# What the task asks:
Every line containing the word "down" must be pulled from the records.

# Dataset records:

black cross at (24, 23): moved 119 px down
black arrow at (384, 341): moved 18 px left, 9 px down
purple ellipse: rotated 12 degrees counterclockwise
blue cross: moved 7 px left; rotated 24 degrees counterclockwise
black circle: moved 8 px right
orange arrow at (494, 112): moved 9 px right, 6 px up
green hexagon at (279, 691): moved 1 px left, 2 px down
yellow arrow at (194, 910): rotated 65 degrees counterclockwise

# Your response:
black cross at (24, 23): moved 119 px down
black arrow at (384, 341): moved 18 px left, 9 px down
green hexagon at (279, 691): moved 1 px left, 2 px down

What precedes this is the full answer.